<<<<

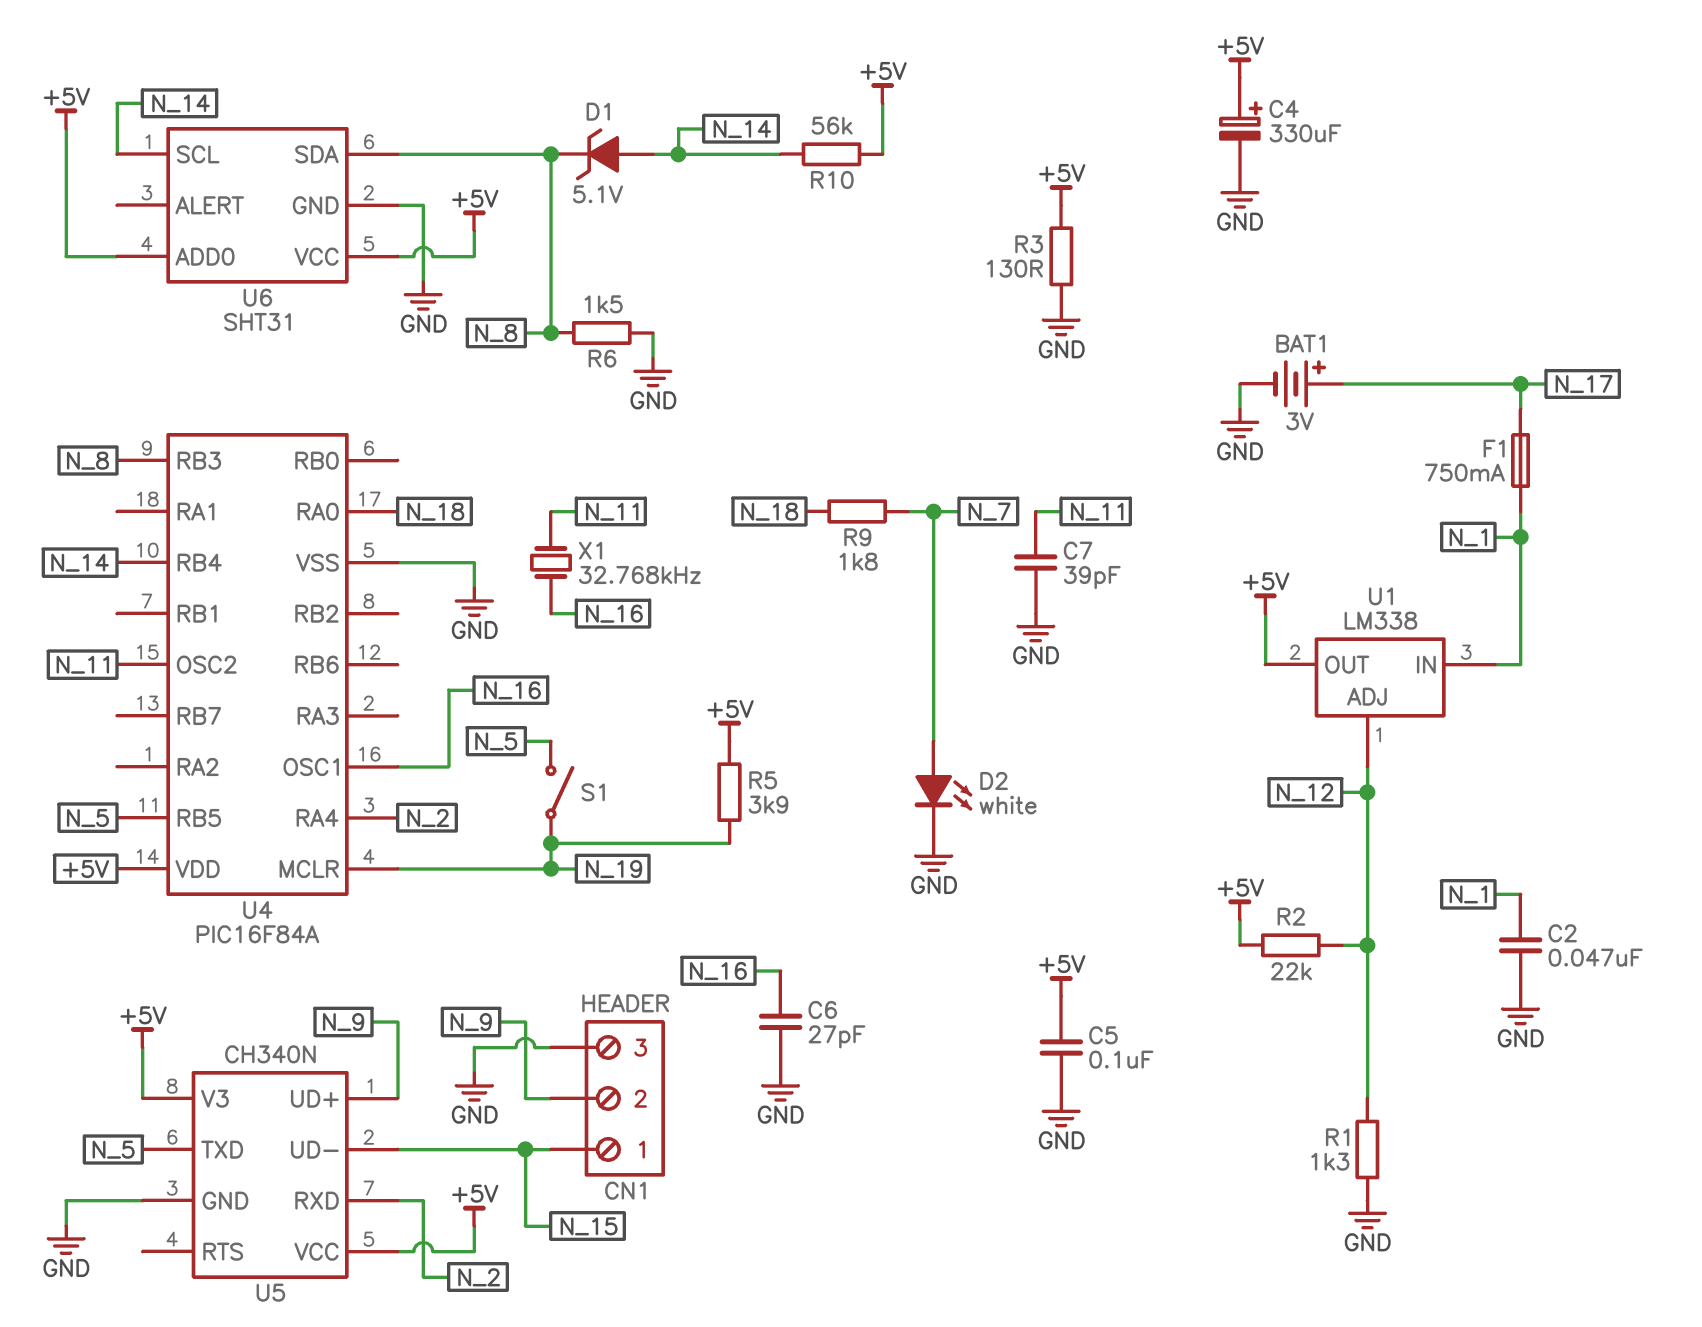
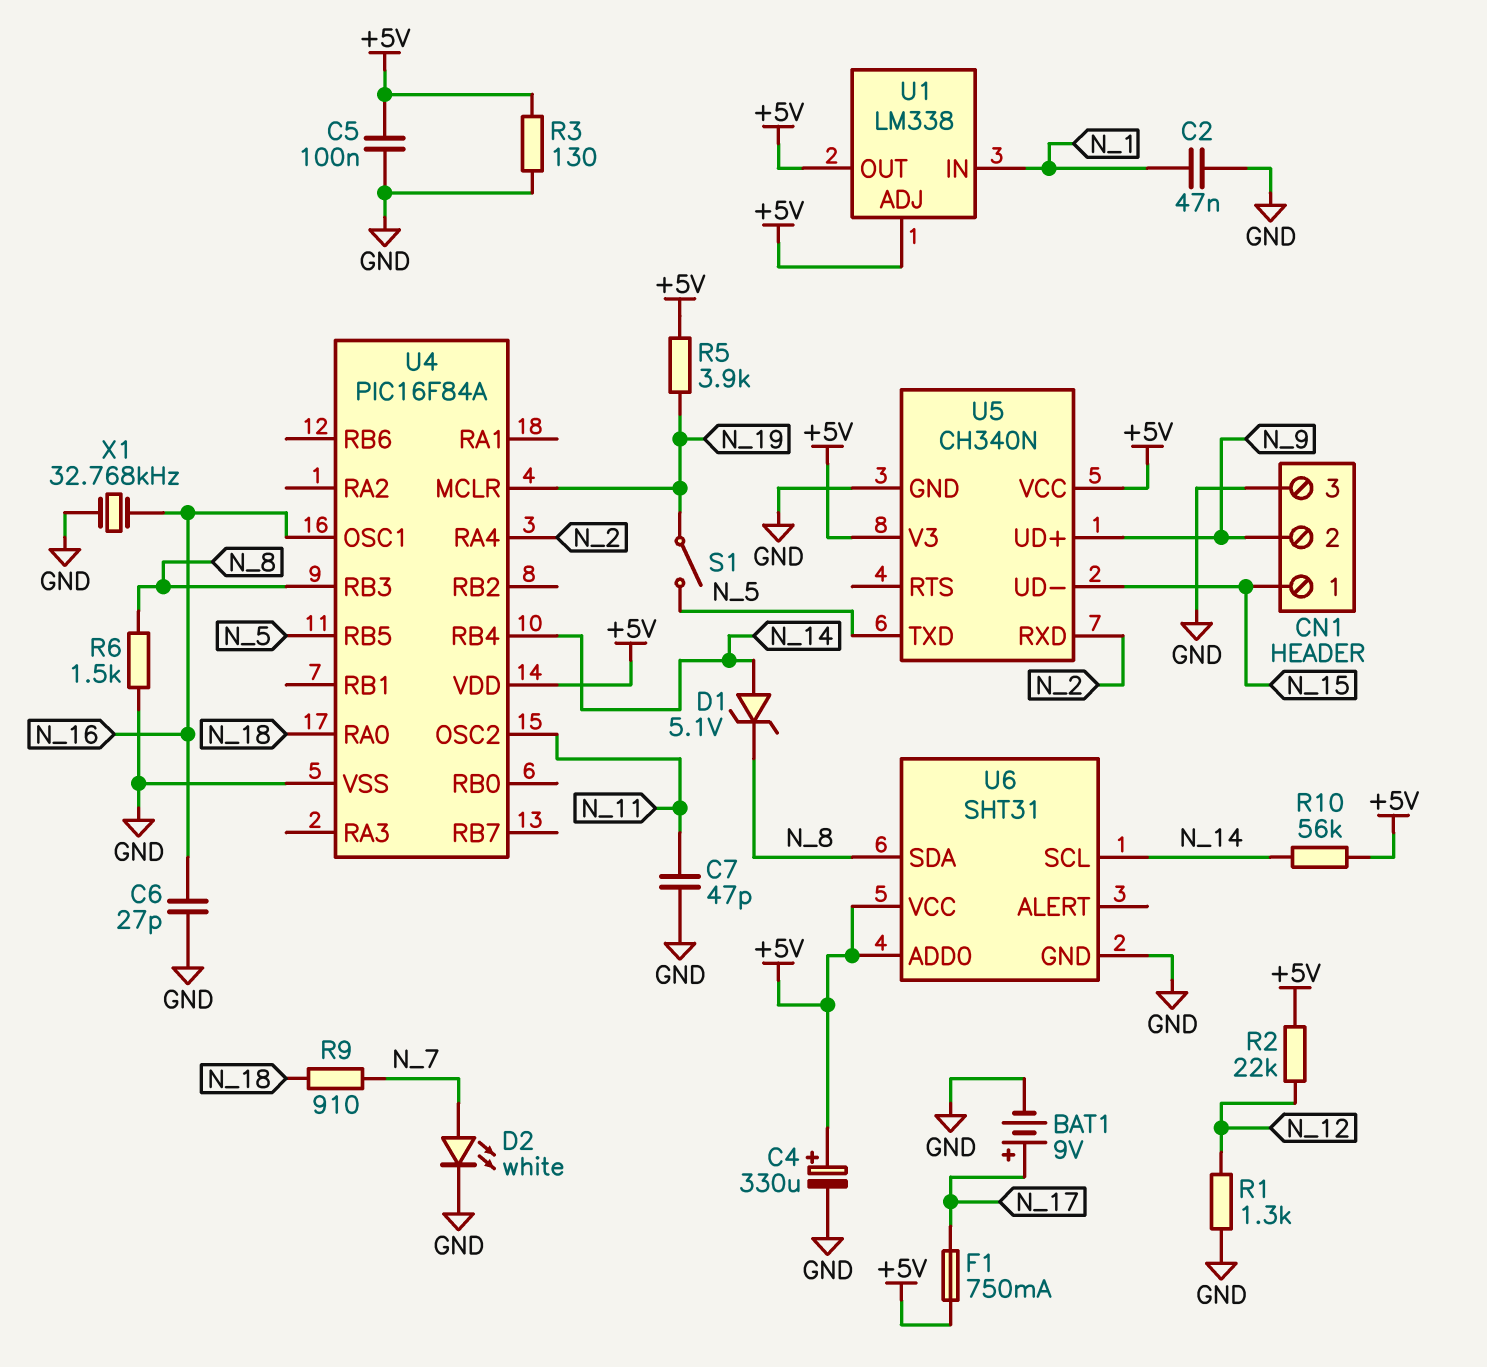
BAT1: 3V (plus N_17, minus GND) -> 9V (plus N_17, minus GND)
C7: 39pF (GND, N_11) -> 47pF (GND, N_11)
F1: 750mA (N_1, N_17) -> 750mA (+5V, N_17)
R9: 1.8k (N_7, N_18) -> 910 (N_7, N_18)
U1 pin ADJ: N_12 -> +5V
X1: 32.768kHz (N_11, N_16) -> 32.768kHz (GND, N_16)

>>>>

- Problem details
Can you retype every record above exactly, leaving out the pictures?

- Result
BAT1: 3V (plus N_17, minus GND) -> 9V (plus N_17, minus GND)
C7: 39pF (GND, N_11) -> 47pF (GND, N_11)
F1: 750mA (N_1, N_17) -> 750mA (+5V, N_17)
R9: 1.8k (N_7, N_18) -> 910 (N_7, N_18)
U1 pin ADJ: N_12 -> +5V
X1: 32.768kHz (N_11, N_16) -> 32.768kHz (GND, N_16)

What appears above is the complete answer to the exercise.